__TASK DESCRIPTION__
In full and without change, transcribe the records below.

Version comparison data:

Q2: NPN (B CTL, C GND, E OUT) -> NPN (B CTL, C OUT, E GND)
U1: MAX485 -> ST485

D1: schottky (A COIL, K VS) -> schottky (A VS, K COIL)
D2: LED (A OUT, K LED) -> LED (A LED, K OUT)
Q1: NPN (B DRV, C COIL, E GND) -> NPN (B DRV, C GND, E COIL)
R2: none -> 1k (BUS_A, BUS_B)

__WRITTEN ANSWER__
Q2: NPN (B CTL, C GND, E OUT) -> NPN (B CTL, C OUT, E GND)
U1: MAX485 -> ST485

D1: schottky (A COIL, K VS) -> schottky (A VS, K COIL)
D2: LED (A OUT, K LED) -> LED (A LED, K OUT)
Q1: NPN (B DRV, C COIL, E GND) -> NPN (B DRV, C GND, E COIL)
R2: none -> 1k (BUS_A, BUS_B)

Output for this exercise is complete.